→ **The problem**: For the entries that follow, tally the lines holding the string "rosa". Give the total and nothing else.

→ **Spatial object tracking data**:

* * * * * * *

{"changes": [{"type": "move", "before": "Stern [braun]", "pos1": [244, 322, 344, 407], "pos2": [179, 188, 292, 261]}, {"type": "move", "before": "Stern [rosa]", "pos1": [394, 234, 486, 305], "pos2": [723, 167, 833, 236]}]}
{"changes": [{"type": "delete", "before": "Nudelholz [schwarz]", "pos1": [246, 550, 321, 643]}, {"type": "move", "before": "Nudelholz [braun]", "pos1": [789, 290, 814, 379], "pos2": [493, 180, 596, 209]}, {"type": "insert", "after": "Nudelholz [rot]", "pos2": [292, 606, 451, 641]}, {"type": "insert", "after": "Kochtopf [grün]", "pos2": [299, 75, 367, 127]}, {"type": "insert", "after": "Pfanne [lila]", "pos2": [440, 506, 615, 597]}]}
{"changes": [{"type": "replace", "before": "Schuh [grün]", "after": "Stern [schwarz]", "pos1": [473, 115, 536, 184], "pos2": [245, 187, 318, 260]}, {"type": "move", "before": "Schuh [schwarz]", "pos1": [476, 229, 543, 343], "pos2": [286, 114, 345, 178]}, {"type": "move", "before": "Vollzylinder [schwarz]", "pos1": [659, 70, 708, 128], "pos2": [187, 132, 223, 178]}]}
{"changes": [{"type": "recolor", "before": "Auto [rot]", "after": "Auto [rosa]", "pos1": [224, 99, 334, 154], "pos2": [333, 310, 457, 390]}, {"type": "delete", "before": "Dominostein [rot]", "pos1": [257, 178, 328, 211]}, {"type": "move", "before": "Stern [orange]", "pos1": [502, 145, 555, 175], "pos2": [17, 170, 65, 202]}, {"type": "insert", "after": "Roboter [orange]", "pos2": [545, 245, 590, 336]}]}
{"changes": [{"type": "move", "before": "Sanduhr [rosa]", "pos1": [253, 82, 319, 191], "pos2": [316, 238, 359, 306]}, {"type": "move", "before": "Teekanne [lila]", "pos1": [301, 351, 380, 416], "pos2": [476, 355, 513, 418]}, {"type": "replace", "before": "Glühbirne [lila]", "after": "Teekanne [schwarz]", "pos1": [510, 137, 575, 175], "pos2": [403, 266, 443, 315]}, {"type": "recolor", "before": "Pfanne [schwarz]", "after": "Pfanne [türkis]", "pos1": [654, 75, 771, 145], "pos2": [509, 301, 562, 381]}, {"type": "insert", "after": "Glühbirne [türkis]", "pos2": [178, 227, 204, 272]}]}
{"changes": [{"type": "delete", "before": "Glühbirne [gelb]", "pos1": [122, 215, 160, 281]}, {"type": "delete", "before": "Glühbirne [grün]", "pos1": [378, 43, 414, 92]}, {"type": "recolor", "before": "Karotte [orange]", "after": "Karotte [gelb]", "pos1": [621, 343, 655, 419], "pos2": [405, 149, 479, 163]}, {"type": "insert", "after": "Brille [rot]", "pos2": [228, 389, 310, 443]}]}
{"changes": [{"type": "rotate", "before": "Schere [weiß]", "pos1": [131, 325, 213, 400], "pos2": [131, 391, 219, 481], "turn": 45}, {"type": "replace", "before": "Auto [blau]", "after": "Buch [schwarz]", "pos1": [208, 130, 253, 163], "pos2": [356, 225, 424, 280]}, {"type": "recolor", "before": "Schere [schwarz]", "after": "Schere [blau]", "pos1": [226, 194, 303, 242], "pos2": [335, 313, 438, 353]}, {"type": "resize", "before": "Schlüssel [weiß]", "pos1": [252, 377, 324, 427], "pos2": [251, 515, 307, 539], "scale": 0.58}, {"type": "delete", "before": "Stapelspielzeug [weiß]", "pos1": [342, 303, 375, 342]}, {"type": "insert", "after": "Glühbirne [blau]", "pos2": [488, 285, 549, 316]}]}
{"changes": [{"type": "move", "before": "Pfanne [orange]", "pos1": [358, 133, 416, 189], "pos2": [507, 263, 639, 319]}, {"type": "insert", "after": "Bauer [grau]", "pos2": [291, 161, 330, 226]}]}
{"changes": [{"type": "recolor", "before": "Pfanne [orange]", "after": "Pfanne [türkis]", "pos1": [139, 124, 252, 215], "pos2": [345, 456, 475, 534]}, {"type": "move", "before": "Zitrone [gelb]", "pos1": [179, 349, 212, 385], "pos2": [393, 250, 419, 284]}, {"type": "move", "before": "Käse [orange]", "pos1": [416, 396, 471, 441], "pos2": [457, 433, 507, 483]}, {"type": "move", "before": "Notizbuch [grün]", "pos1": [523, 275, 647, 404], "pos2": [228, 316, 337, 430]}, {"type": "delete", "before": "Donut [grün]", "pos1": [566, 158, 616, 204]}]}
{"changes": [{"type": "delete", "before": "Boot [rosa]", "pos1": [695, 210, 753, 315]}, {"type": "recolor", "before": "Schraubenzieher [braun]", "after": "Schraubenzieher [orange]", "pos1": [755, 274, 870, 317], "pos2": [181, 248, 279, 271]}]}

* * * * * * *

→ **Response to this task**: 4